## WORK INSTRUCTION
Return each line below holding the string "turned".

## Coordinate change listings
------------------------------------

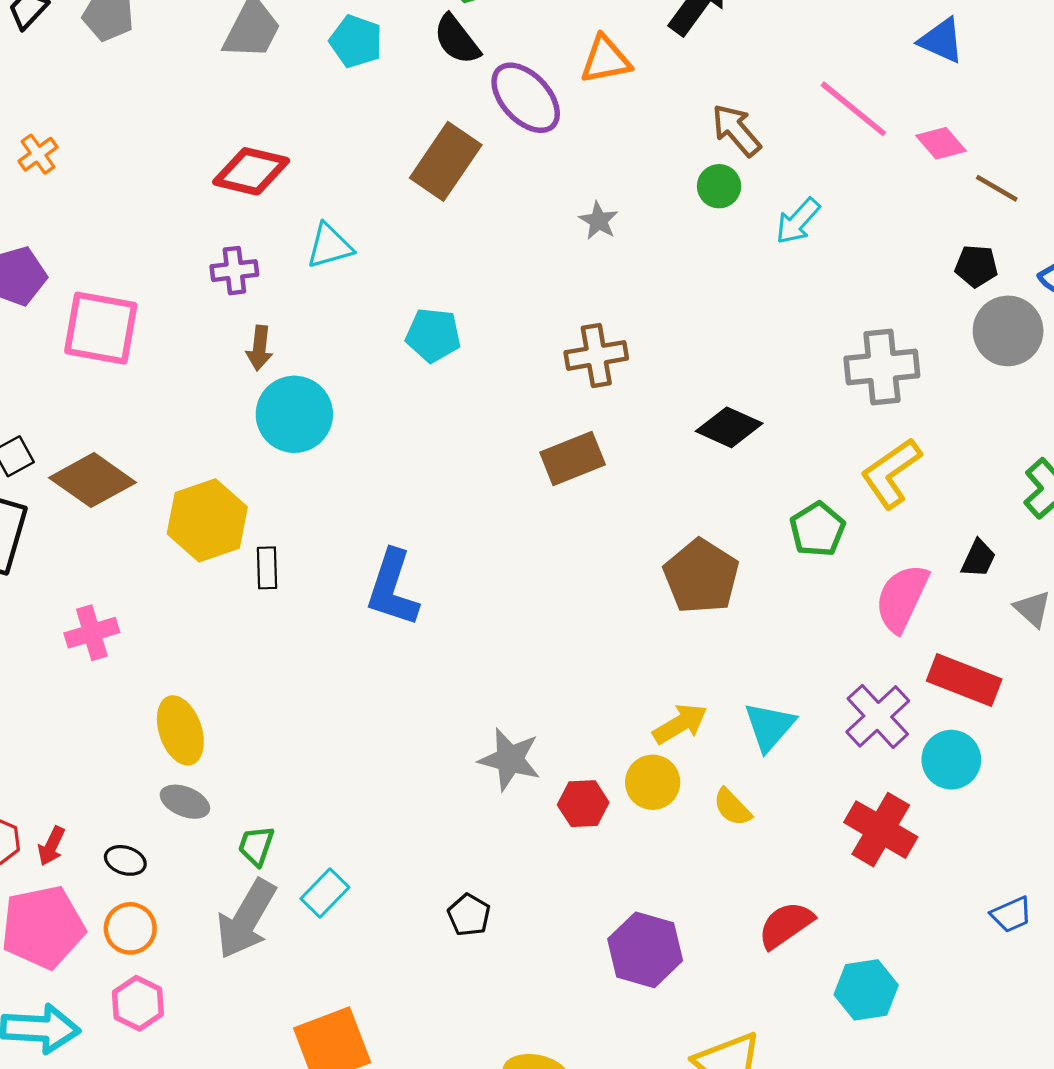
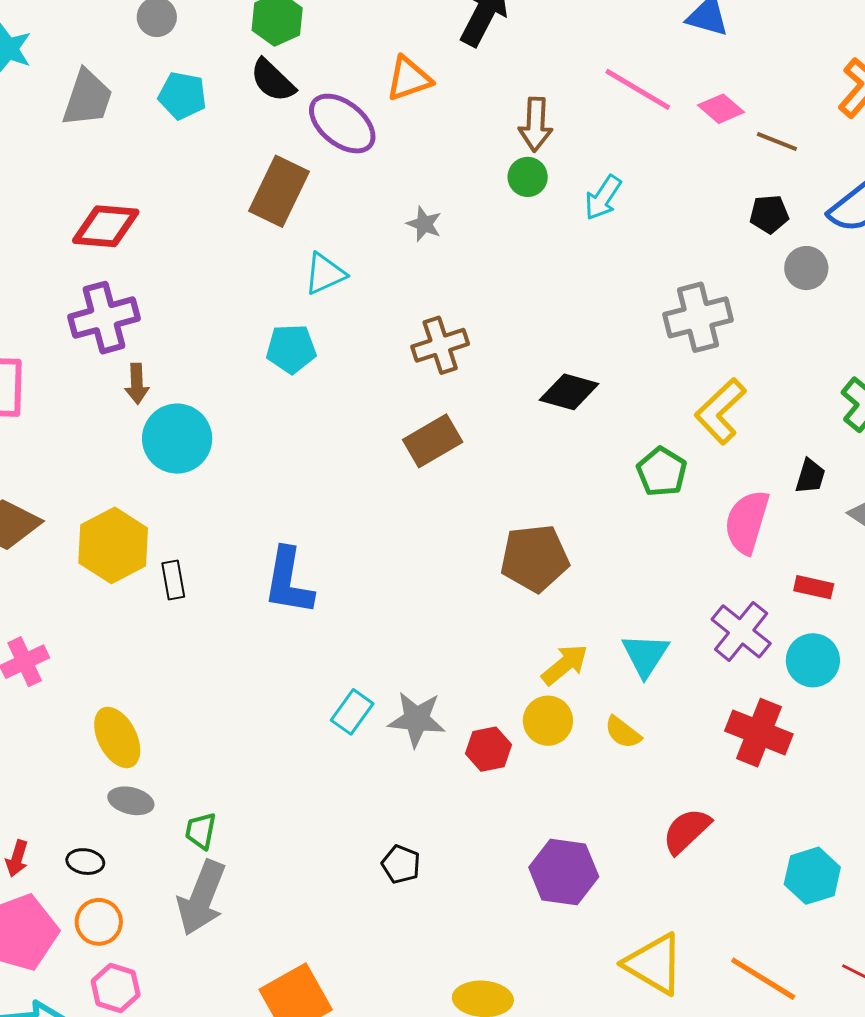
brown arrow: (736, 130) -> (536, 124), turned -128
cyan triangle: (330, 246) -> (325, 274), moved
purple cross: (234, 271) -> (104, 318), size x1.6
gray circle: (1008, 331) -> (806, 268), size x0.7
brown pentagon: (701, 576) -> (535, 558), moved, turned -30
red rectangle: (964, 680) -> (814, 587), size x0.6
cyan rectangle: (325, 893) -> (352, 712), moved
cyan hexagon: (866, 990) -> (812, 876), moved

------------------------------------

## EXERCISE RESULT
brown arrow: (736, 130) -> (536, 124), turned -128
brown pentagon: (701, 576) -> (535, 558), moved, turned -30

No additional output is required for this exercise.